_What you have to do_
Without changing a word, return the listing below, minus its images.

Exercise data: Begin

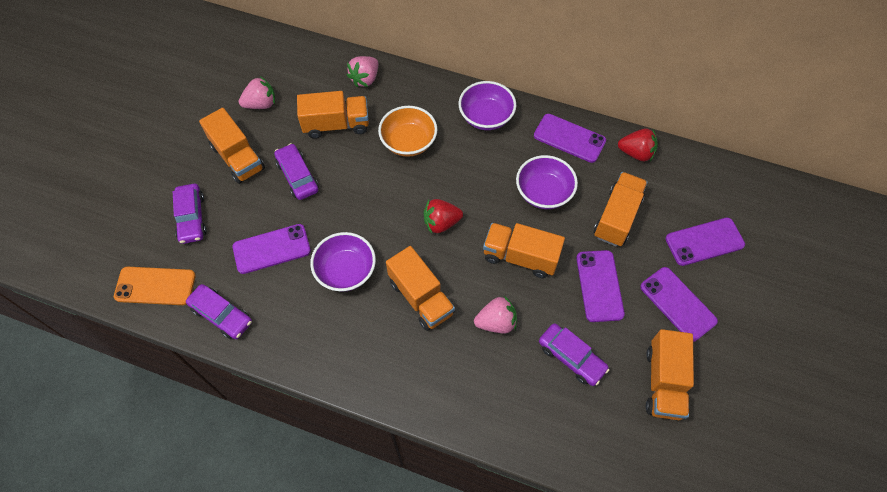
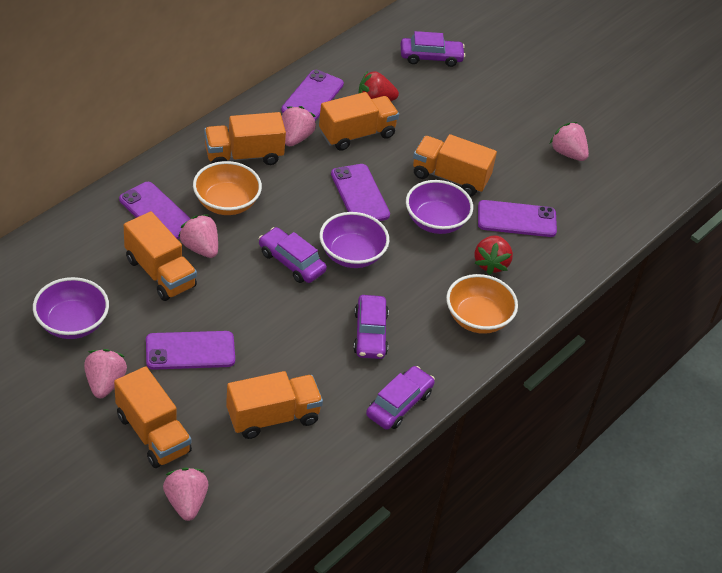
orange bowl: 1 -> 2
orange phone: 1 -> 0
pink strawberry: 3 -> 5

Exercise data: End

_Solution below_
orange bowl: 1 -> 2
orange phone: 1 -> 0
pink strawberry: 3 -> 5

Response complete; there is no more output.